* SUPPLIED DATA
******************************
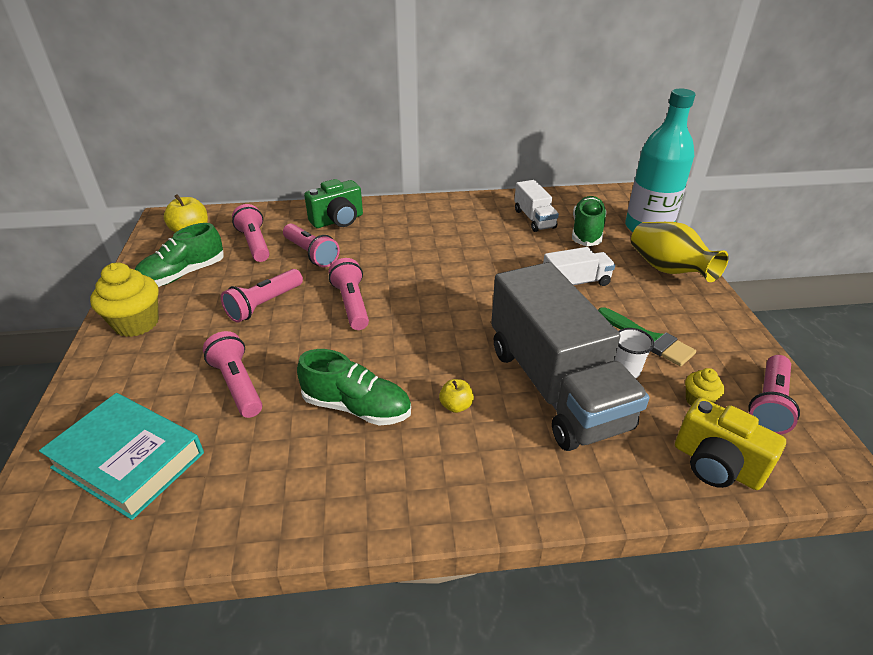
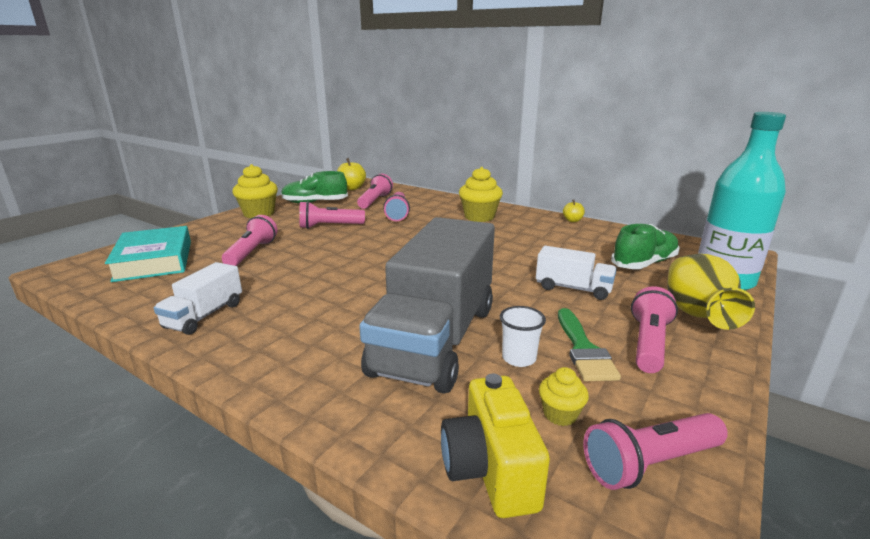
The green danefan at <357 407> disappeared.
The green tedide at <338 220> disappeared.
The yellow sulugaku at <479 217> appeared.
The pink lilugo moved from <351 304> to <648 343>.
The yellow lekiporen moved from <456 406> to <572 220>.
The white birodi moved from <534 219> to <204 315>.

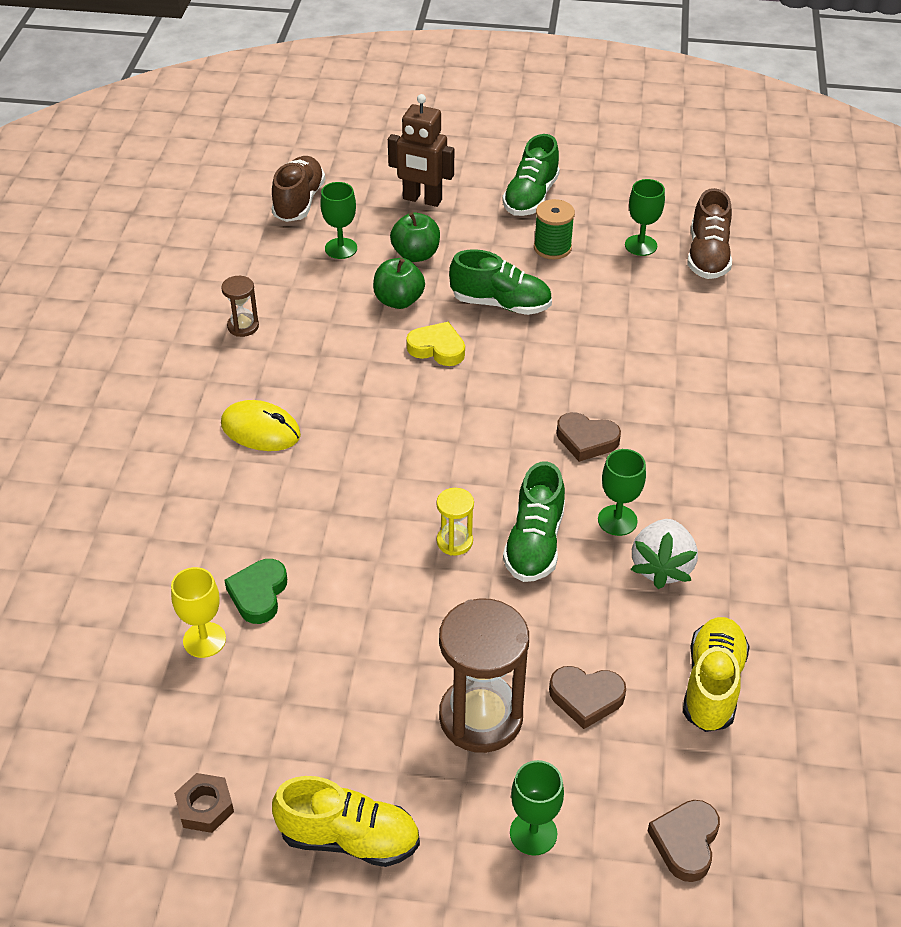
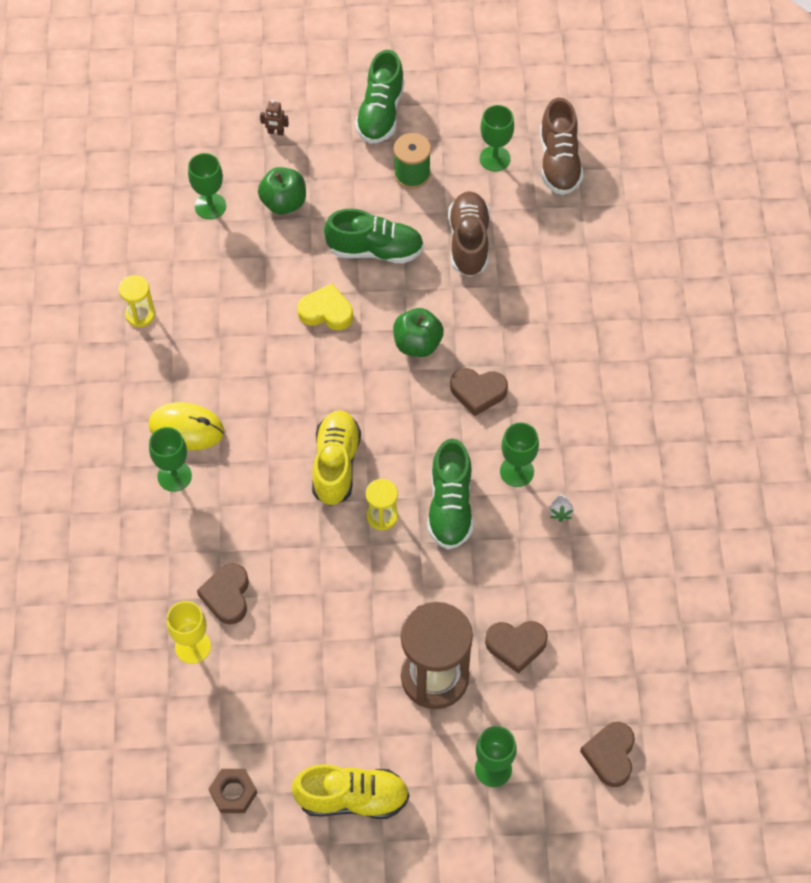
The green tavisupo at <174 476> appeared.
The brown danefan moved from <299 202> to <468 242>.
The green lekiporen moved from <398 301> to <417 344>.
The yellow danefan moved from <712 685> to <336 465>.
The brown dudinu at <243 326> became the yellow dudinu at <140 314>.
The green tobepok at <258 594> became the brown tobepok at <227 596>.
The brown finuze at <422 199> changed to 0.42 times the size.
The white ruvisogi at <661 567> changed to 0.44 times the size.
******************************
* WORK REQUEST
Copy each entry exactly, with no pictures.

* ANSWER AREA
The green danefan at <357 407> disappeared.
The green tedide at <338 220> disappeared.
The yellow sulugaku at <479 217> appeared.
The pink lilugo moved from <351 304> to <648 343>.
The yellow lekiporen moved from <456 406> to <572 220>.
The white birodi moved from <534 219> to <204 315>.

The green tavisupo at <174 476> appeared.
The brown danefan moved from <299 202> to <468 242>.
The green lekiporen moved from <398 301> to <417 344>.
The yellow danefan moved from <712 685> to <336 465>.
The brown dudinu at <243 326> became the yellow dudinu at <140 314>.
The green tobepok at <258 594> became the brown tobepok at <227 596>.
The brown finuze at <422 199> changed to 0.42 times the size.
The white ruvisogi at <661 567> changed to 0.44 times the size.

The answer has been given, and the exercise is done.